Provided records:
:::::

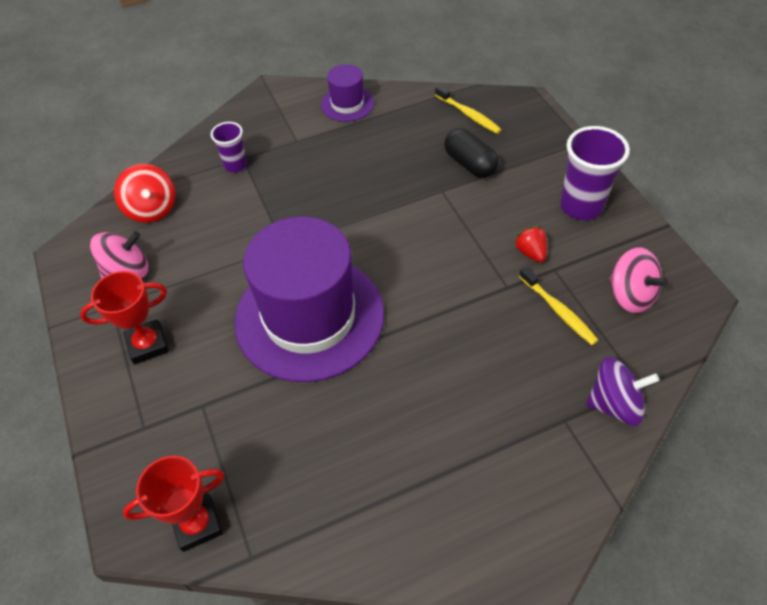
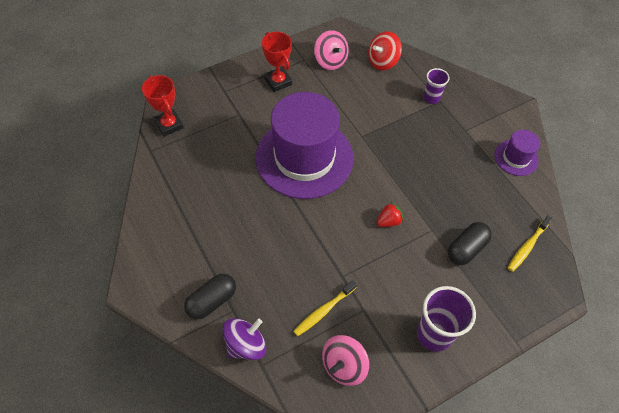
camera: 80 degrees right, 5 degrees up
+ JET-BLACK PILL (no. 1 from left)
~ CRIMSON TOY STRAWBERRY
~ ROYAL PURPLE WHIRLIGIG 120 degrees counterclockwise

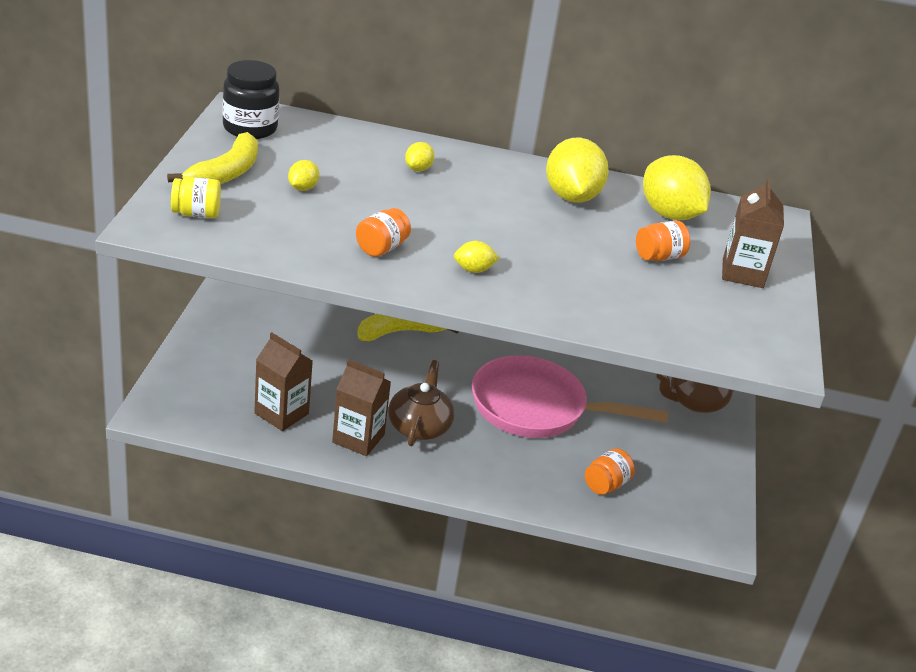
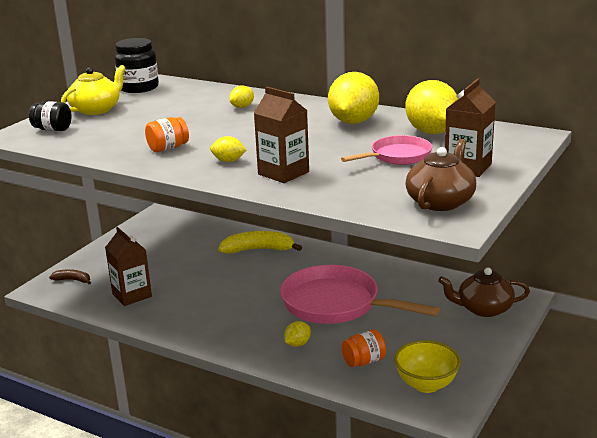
camera: 25 degrees right, 10 degrees down
+ DARK BROWN BANANA FRUIT
+ YELLOW BOWL
~ YELLOW CITRUS FRUIT (no. 1 from left in the first image) to YELLOW CITRUS FRUIT (no. 3 from left)
~ DARK BROWN CARTON (no. 2 from left)
~ DARK BROWN TEA POT (no. 1 from left)
~ YELLOW BANANA FRUIT (no. 1 from left) to YELLOW TEA POT
~ BRIGHT ORANGE JAR (no. 3 from left) to PINK SKILLET (no. 2 from left)
~ YELLOW JAR to JET-BLACK JAR (no. 1 from left)

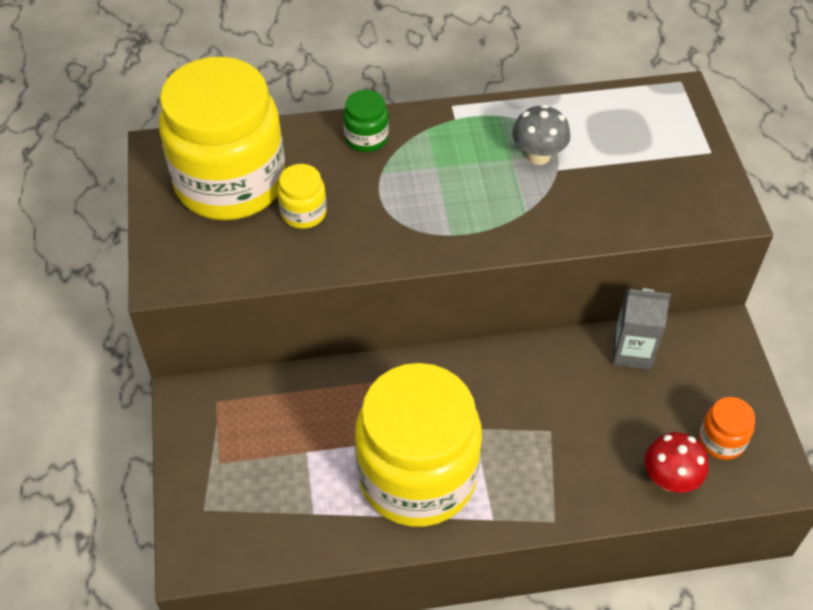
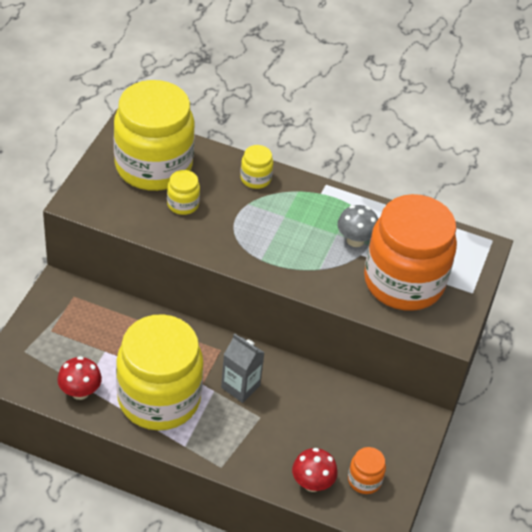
camera: 25 degrees right, 5 degrees down
+ CRIMSON FUNGUS (no. 1 from left)
+ BRIGHT ORANGE JAR (no. 2 from left)
~ GRAY CARTON
~ LEAF-GREEN JAR to YELLOW JAR (no. 4 from left)

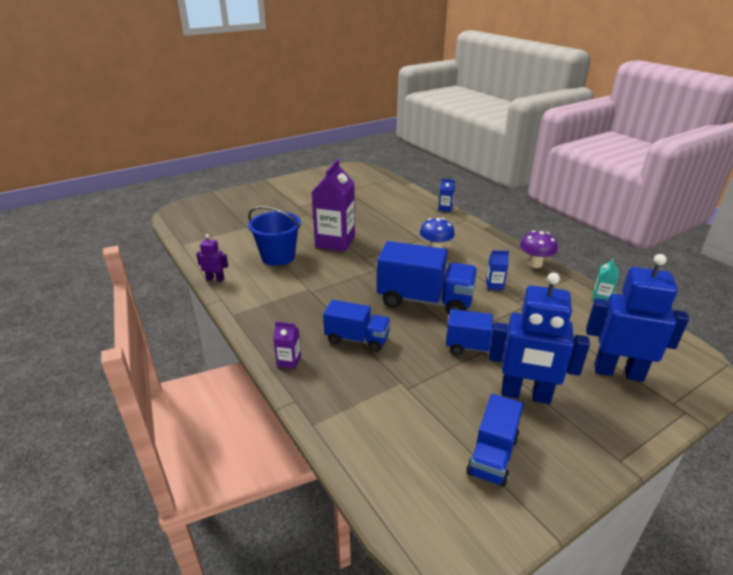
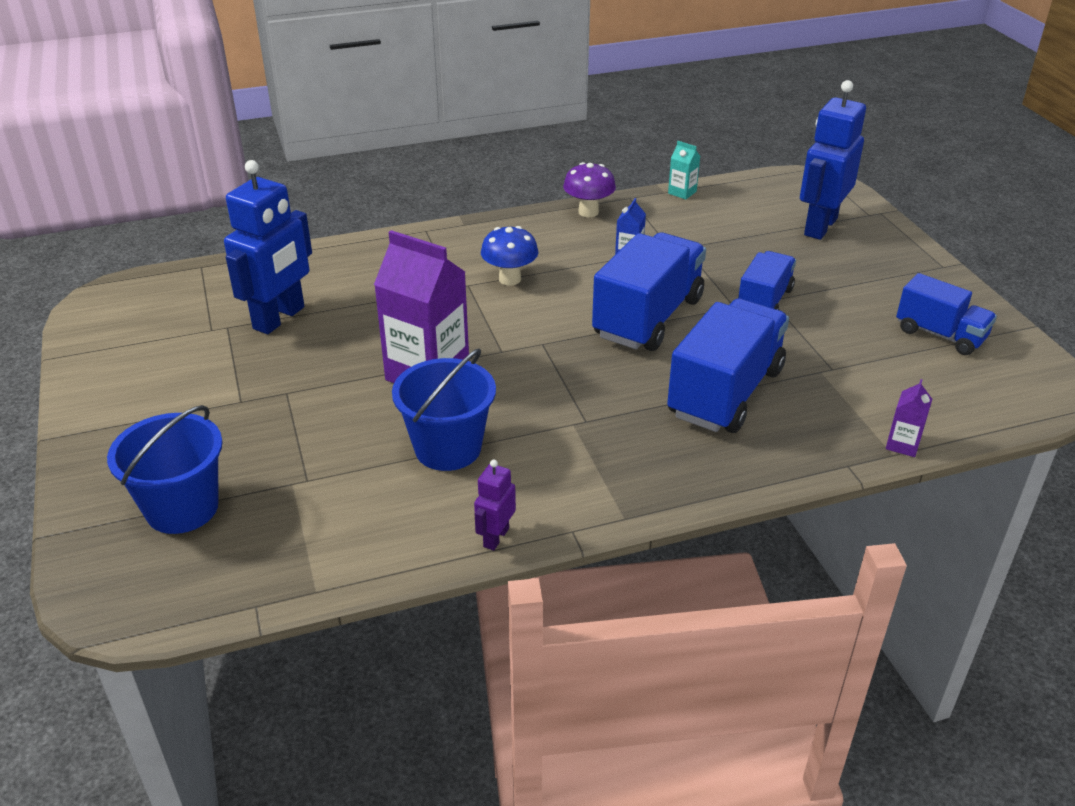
camera: 75 degrees left, 5 degrees up
- COBALT CARTON (no. 1 from left)
+ COBALT PAIL (no. 1 from left)
~ ROYAL PURPLE CARTON (no. 1 from left in the first image) to ROYAL PURPLE CARTON (no. 2 from left)
~ COBALT ROBOT FIGURE (no. 1 from left)
~ COBALT LORRY (no. 1 from left in the first image) x1.66

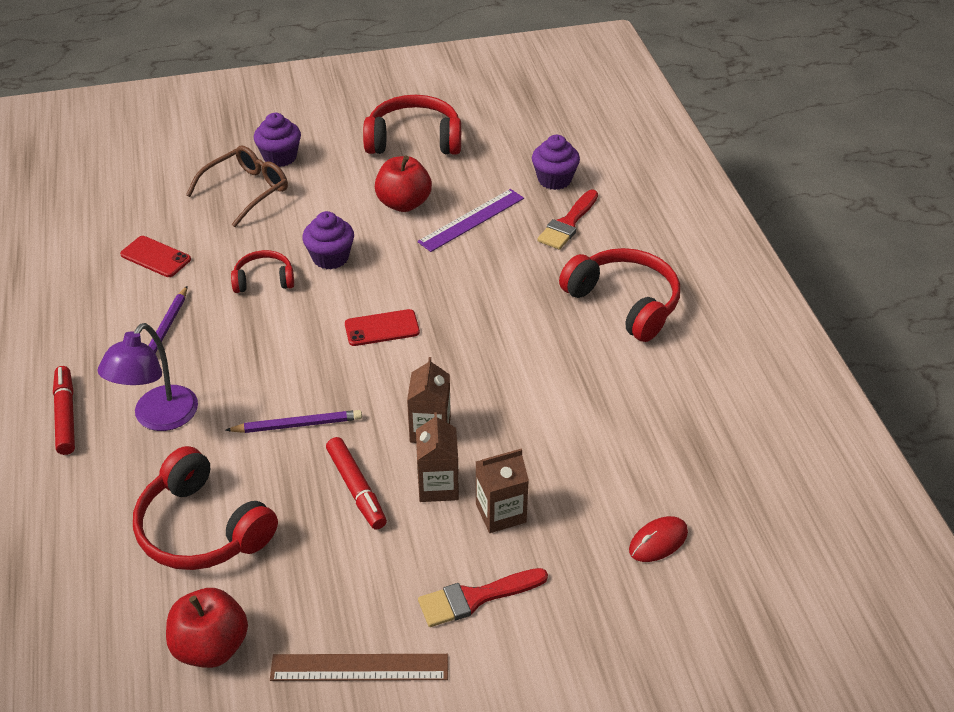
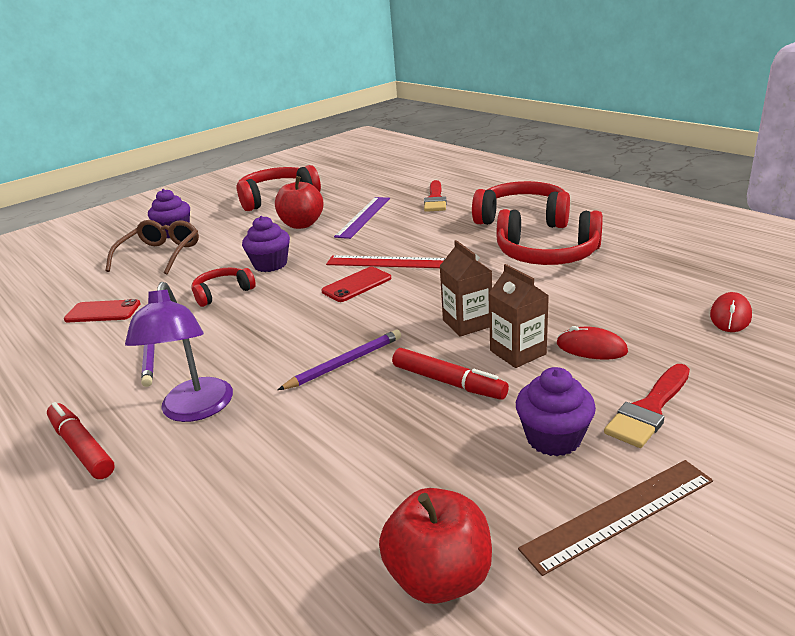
camera: 25 degrees left, 15 degrees down
+ CRIMSON STRAIGHTEDGE
~ CRIMSON HEADPHONES (no. 1 from left in the first image) to CRIMSON HEADPHONES (no. 4 from left)
~ ROYAL PURPLE CUPCAKE (no. 3 from left)
~ DARK BROWN CARTON (no. 3 from left) to CRIMSON MOUSE (no. 1 from left)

:::::

Exercise instructions: Copy each entry exactly as written. Pictures do not belong in the copy.

Your solution:
camera: 80 degrees right, 5 degrees up
+ JET-BLACK PILL (no. 1 from left)
~ CRIMSON TOY STRAWBERRY
~ ROYAL PURPLE WHIRLIGIG 120 degrees counterclockwise

camera: 25 degrees right, 10 degrees down
+ DARK BROWN BANANA FRUIT
+ YELLOW BOWL
~ YELLOW CITRUS FRUIT (no. 1 from left in the first image) to YELLOW CITRUS FRUIT (no. 3 from left)
~ DARK BROWN CARTON (no. 2 from left)
~ DARK BROWN TEA POT (no. 1 from left)
~ YELLOW BANANA FRUIT (no. 1 from left) to YELLOW TEA POT
~ BRIGHT ORANGE JAR (no. 3 from left) to PINK SKILLET (no. 2 from left)
~ YELLOW JAR to JET-BLACK JAR (no. 1 from left)

camera: 25 degrees right, 5 degrees down
+ CRIMSON FUNGUS (no. 1 from left)
+ BRIGHT ORANGE JAR (no. 2 from left)
~ GRAY CARTON
~ LEAF-GREEN JAR to YELLOW JAR (no. 4 from left)

camera: 75 degrees left, 5 degrees up
- COBALT CARTON (no. 1 from left)
+ COBALT PAIL (no. 1 from left)
~ ROYAL PURPLE CARTON (no. 1 from left in the first image) to ROYAL PURPLE CARTON (no. 2 from left)
~ COBALT ROBOT FIGURE (no. 1 from left)
~ COBALT LORRY (no. 1 from left in the first image) x1.66

camera: 25 degrees left, 15 degrees down
+ CRIMSON STRAIGHTEDGE
~ CRIMSON HEADPHONES (no. 1 from left in the first image) to CRIMSON HEADPHONES (no. 4 from left)
~ ROYAL PURPLE CUPCAKE (no. 3 from left)
~ DARK BROWN CARTON (no. 3 from left) to CRIMSON MOUSE (no. 1 from left)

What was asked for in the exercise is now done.